→ **Your instructions**
Copy out all of the data word for word. Omit every picture.

─── Information provided ───

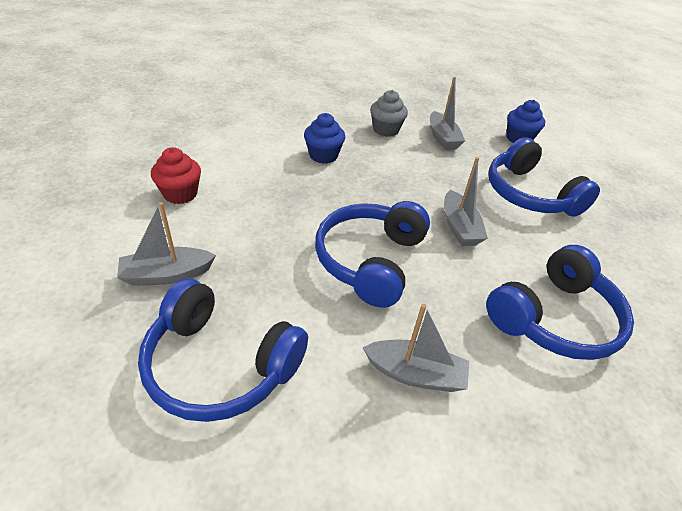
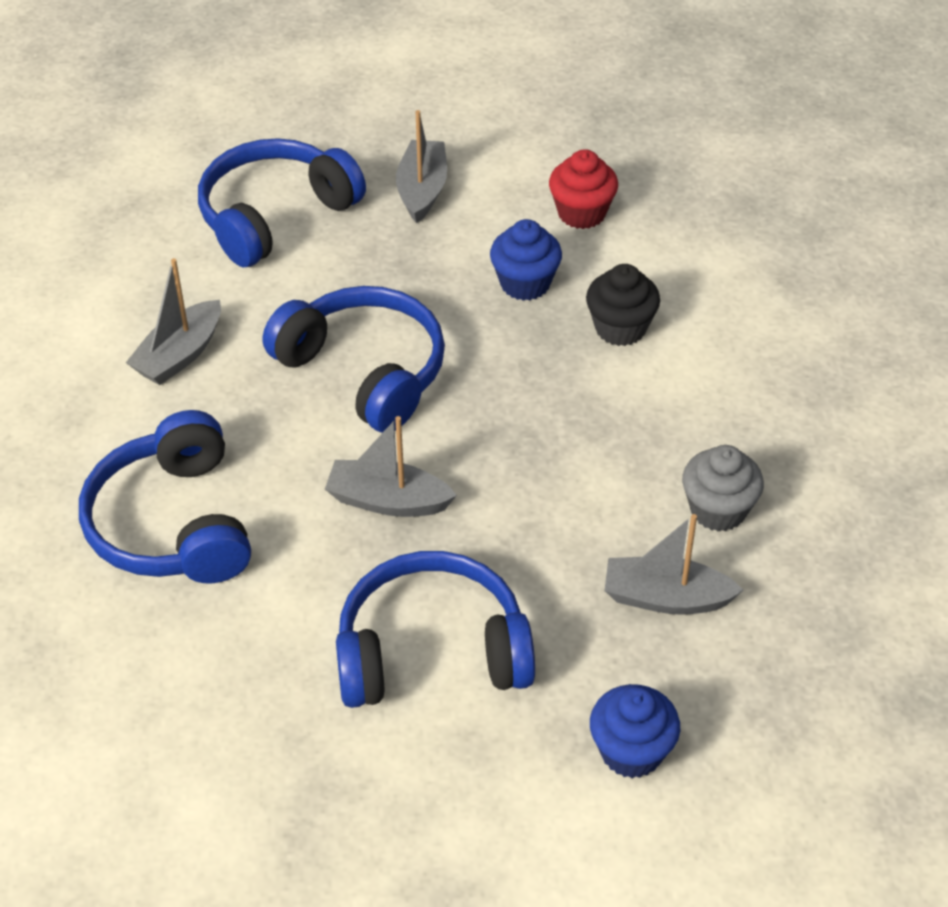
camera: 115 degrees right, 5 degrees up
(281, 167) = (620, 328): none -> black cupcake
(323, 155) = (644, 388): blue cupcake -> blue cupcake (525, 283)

───

→ **Task result**
camera: 115 degrees right, 5 degrees up
(281, 167) = (620, 328): none -> black cupcake
(323, 155) = (644, 388): blue cupcake -> blue cupcake (525, 283)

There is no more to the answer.